EXTRACTED DATA:
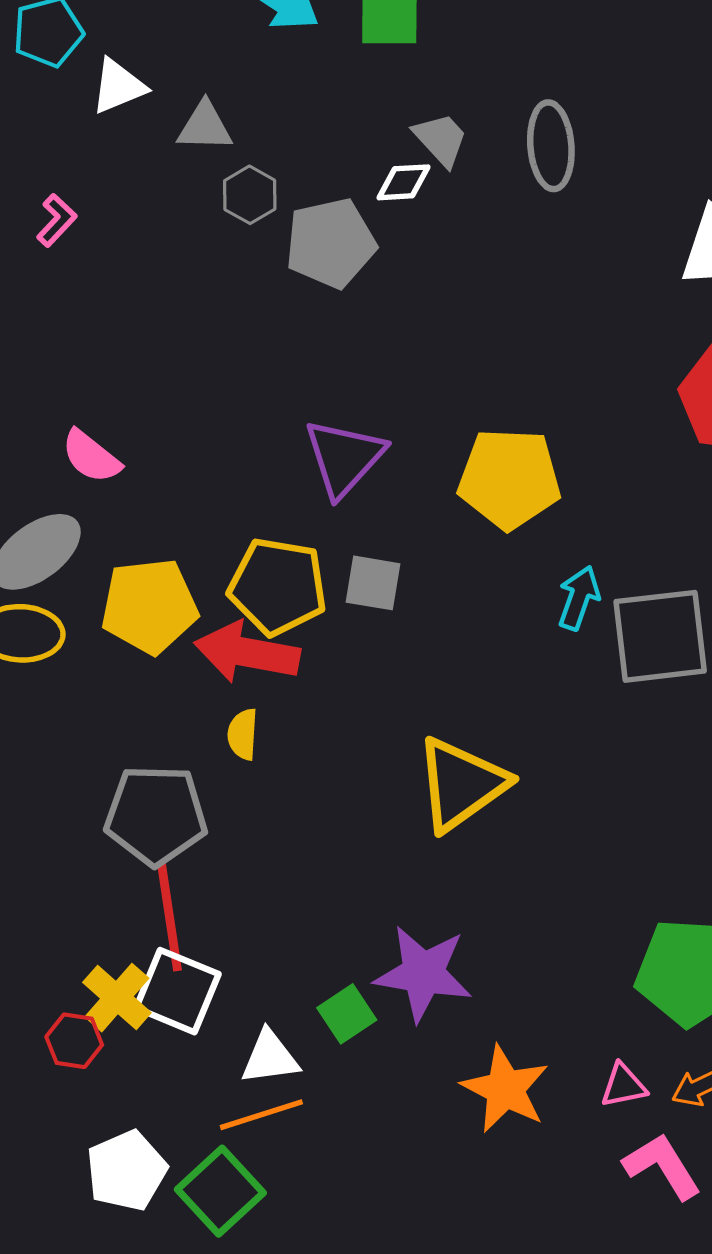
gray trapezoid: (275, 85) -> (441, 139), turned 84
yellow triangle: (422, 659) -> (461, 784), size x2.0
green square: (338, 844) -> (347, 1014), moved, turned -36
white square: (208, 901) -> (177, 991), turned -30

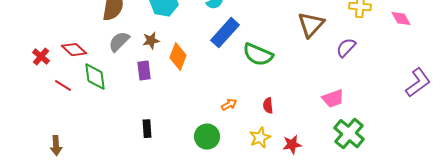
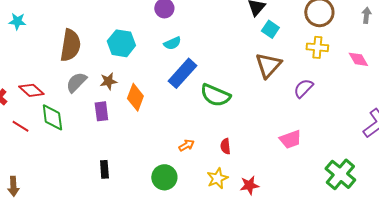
green cross: (349, 134) -> (340, 174), moved

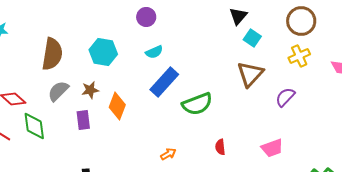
yellow cross: (317, 47) -> (299, 56), turned -30
green semicircle: (215, 95) -> (197, 104), turned -44
red semicircle: (225, 146) -> (220, 147), moved

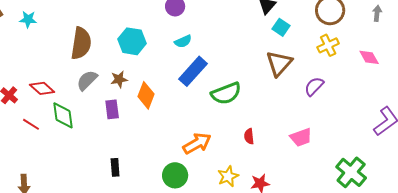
orange arrow: (168, 154) -> (197, 143), size x1.8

WORK TASK: Your copy must hold exactly the lines from the one with "yellow cross: (317, 47)" to the end of the records above, both included, and no pictures.

OUTPUT FOR THIS TASK:
yellow cross: (317, 47) -> (299, 56), turned -30
green semicircle: (215, 95) -> (197, 104), turned -44
red semicircle: (225, 146) -> (220, 147), moved

orange arrow: (168, 154) -> (197, 143), size x1.8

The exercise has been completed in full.